Before-and-after scene images
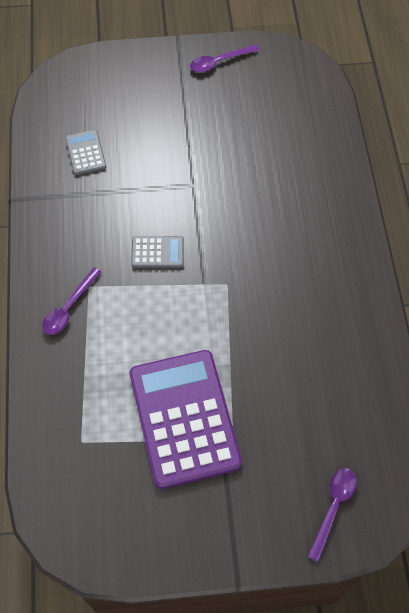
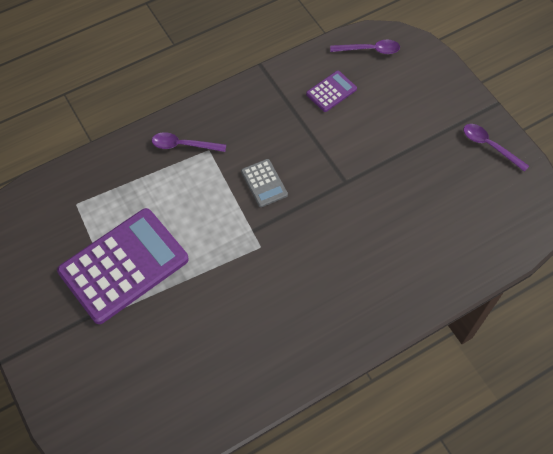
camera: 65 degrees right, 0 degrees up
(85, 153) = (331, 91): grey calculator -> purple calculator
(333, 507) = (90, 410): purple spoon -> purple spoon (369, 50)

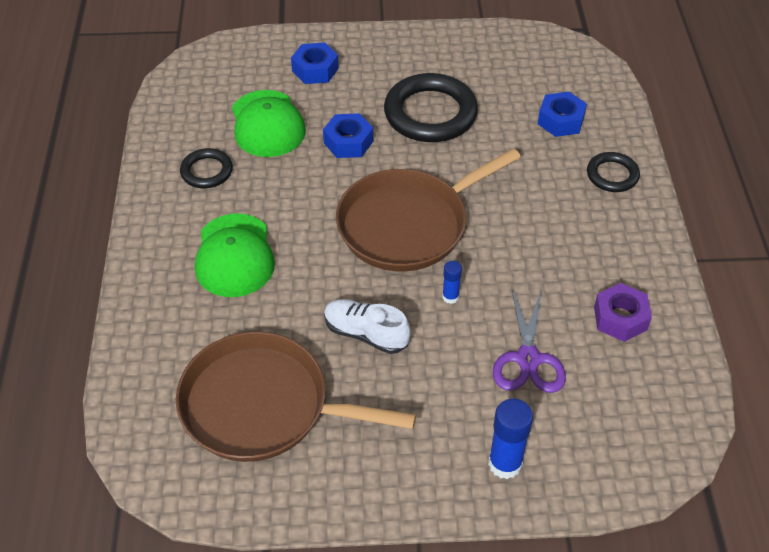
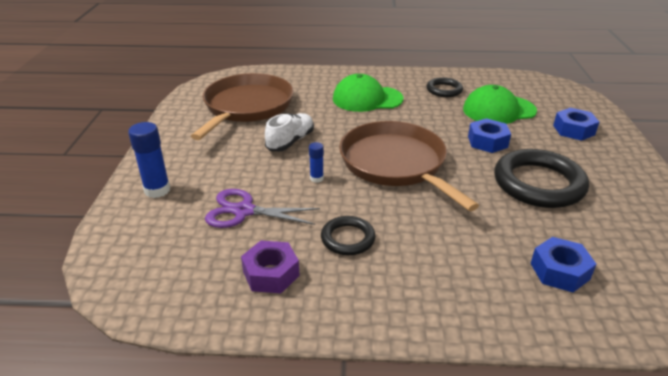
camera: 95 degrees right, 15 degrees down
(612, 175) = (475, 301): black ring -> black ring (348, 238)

→ EXERCISE REQUIREMENTS
Where a line in the entries holds "purple", copy that line.

→ RESPONSE AREA
(85, 153) = (331, 91): grey calculator -> purple calculator
(333, 507) = (90, 410): purple spoon -> purple spoon (369, 50)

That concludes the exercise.